Records from a dataset
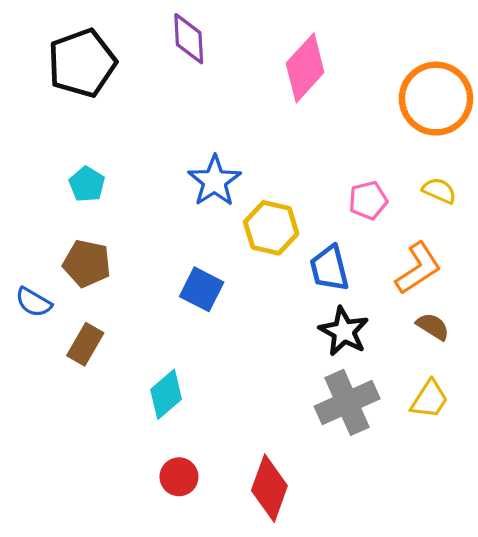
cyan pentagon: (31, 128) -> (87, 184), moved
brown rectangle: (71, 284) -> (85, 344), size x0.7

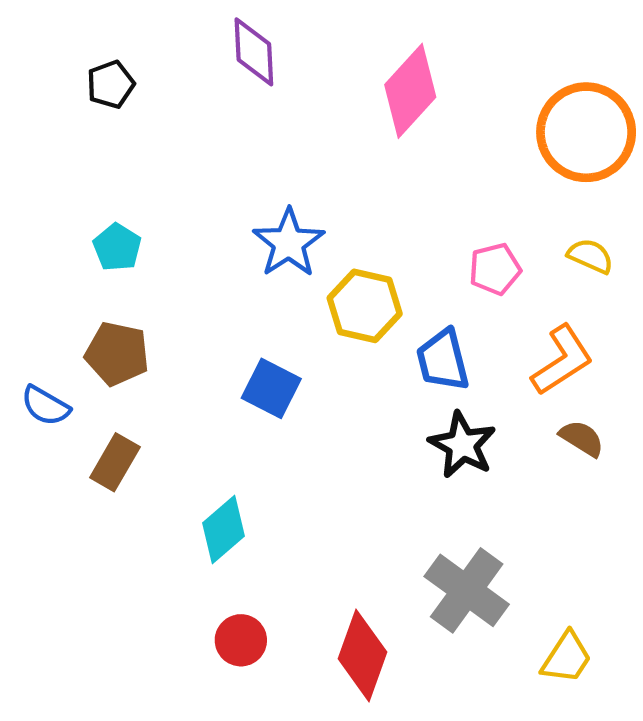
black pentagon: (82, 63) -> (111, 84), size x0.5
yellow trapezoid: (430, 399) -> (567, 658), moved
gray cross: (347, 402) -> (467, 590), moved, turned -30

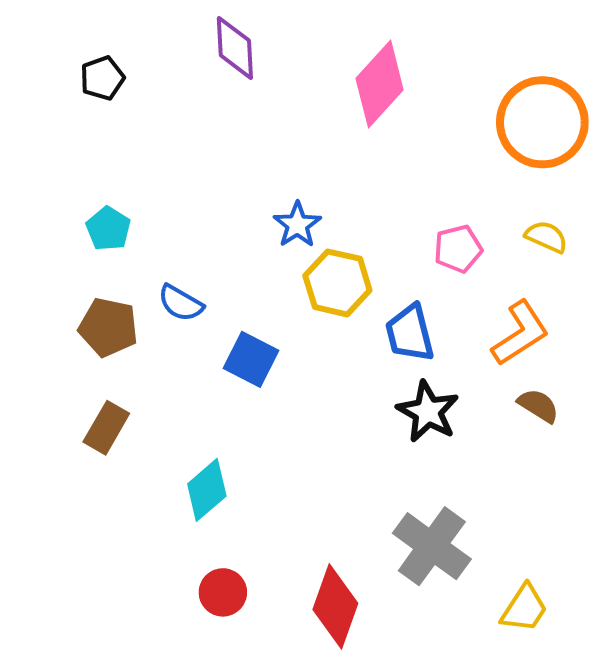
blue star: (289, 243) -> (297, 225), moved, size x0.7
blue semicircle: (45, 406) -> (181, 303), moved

--

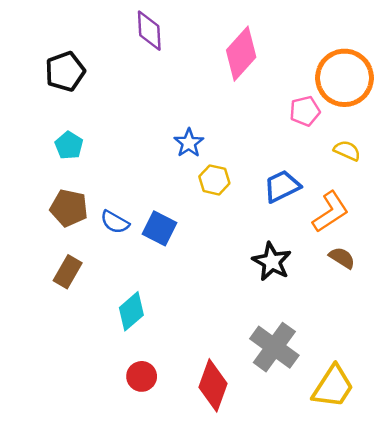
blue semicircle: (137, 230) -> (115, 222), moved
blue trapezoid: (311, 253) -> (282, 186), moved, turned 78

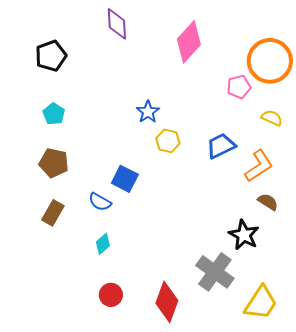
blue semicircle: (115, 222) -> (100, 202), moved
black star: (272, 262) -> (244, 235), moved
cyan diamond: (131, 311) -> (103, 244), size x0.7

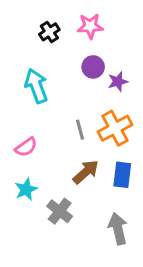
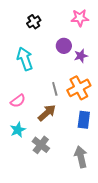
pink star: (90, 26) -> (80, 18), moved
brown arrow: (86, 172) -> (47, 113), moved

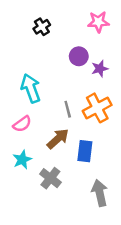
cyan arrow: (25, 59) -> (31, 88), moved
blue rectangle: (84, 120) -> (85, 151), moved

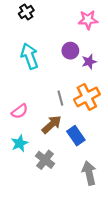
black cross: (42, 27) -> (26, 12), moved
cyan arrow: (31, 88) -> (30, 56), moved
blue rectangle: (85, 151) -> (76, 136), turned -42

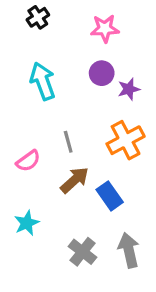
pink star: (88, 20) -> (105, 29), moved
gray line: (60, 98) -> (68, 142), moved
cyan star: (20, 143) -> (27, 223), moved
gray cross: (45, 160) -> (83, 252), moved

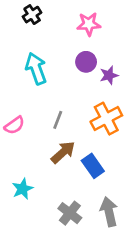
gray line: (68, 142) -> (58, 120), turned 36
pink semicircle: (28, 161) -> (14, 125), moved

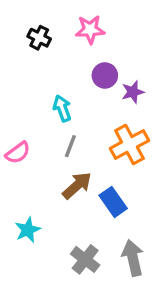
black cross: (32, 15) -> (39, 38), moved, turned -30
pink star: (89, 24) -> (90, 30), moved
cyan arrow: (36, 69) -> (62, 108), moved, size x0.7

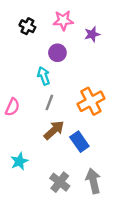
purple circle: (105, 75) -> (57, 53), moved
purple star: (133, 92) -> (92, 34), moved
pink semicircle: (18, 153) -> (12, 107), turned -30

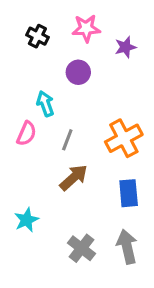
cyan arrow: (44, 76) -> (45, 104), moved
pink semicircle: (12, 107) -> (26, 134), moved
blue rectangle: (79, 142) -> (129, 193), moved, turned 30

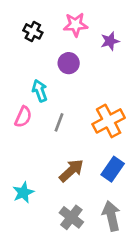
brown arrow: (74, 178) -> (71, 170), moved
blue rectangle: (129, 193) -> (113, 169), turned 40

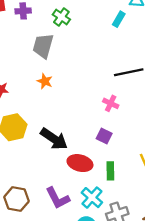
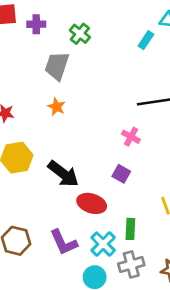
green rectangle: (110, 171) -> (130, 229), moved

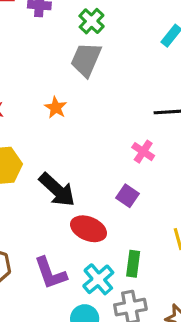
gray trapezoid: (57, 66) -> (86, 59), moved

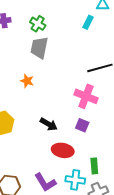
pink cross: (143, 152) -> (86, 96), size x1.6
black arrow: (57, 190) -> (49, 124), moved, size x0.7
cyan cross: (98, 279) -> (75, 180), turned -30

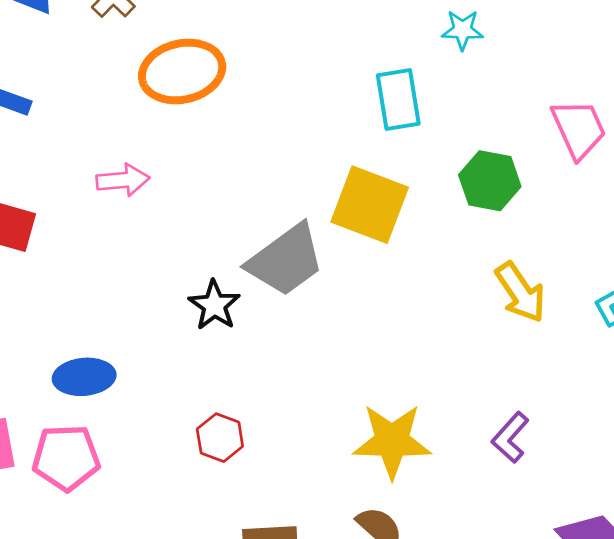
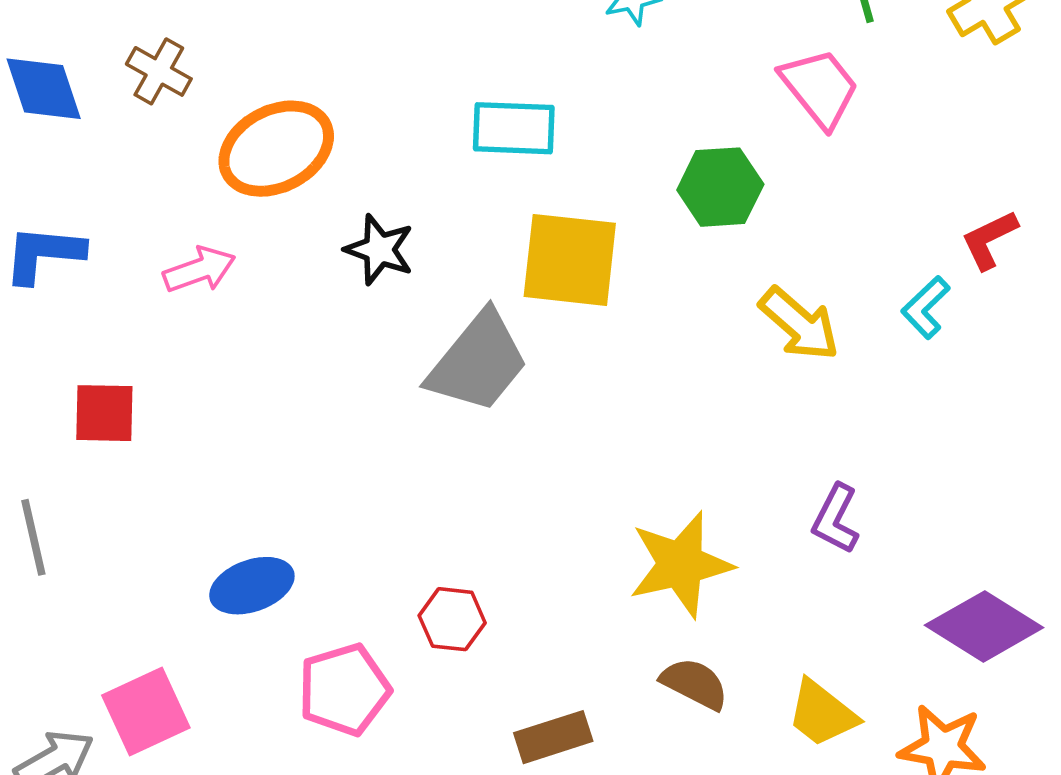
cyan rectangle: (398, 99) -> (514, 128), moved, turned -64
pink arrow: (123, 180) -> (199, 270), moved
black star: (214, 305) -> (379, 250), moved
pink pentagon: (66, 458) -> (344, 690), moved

> WORK INSTRUCTIONS
Write out, word for word, the stretch of entries that begins at the line with "cyan pentagon: (31, 128) -> (87, 184), moved" and ends at the line with "blue semicircle: (45, 406)". Pictures do not belong in it.

> COMPLETED TASK
cyan pentagon: (31, 128) -> (87, 184), moved
brown rectangle: (71, 284) -> (85, 344), size x0.7

black pentagon: (82, 63) -> (111, 84), size x0.5
yellow trapezoid: (430, 399) -> (567, 658), moved
gray cross: (347, 402) -> (467, 590), moved, turned -30

blue star: (289, 243) -> (297, 225), moved, size x0.7
blue semicircle: (45, 406) -> (181, 303), moved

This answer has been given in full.